Reproduce verbatim the line where "(225, 295) = (259, 394): white" occurs, along with all following lines down to the last line of the data.

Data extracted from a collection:

____________

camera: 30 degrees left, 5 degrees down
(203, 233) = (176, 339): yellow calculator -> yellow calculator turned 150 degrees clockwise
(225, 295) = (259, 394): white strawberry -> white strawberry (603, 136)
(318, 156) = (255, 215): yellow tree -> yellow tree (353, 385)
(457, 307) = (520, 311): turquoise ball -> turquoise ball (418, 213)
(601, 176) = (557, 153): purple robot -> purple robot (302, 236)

____________

* [Response to the task]
(225, 295) = (259, 394): white strawberry -> white strawberry (603, 136)
(318, 156) = (255, 215): yellow tree -> yellow tree (353, 385)
(457, 307) = (520, 311): turquoise ball -> turquoise ball (418, 213)
(601, 176) = (557, 153): purple robot -> purple robot (302, 236)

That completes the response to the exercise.